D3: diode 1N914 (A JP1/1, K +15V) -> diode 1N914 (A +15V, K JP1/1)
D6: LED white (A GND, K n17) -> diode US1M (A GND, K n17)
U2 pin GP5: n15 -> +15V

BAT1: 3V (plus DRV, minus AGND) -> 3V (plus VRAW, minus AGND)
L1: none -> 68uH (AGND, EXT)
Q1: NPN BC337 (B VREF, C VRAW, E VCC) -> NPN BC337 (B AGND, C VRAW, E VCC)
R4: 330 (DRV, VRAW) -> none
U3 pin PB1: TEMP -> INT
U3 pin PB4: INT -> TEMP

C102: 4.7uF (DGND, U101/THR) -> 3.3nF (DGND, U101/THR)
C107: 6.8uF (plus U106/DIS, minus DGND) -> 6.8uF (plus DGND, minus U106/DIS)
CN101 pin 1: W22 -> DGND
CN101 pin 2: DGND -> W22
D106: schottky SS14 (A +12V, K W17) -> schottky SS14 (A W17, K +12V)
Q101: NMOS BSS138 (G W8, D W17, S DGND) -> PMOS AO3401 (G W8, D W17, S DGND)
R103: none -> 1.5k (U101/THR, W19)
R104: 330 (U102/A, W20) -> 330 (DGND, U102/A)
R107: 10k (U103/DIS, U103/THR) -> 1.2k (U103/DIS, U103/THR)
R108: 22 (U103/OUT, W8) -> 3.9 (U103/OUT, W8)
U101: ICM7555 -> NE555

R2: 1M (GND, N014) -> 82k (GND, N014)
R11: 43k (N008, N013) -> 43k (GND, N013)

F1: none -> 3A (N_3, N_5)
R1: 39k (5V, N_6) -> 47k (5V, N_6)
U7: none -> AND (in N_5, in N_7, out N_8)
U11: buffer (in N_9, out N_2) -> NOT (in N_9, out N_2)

--*--

(EXERCISE GOAL)
Write out the lines above from the one containing "R107: 10k (U103/DIS, U103/THR)" through the last, exactly as they are.

(TASK SOLUTION)
R107: 10k (U103/DIS, U103/THR) -> 1.2k (U103/DIS, U103/THR)
R108: 22 (U103/OUT, W8) -> 3.9 (U103/OUT, W8)
U101: ICM7555 -> NE555

R2: 1M (GND, N014) -> 82k (GND, N014)
R11: 43k (N008, N013) -> 43k (GND, N013)

F1: none -> 3A (N_3, N_5)
R1: 39k (5V, N_6) -> 47k (5V, N_6)
U7: none -> AND (in N_5, in N_7, out N_8)
U11: buffer (in N_9, out N_2) -> NOT (in N_9, out N_2)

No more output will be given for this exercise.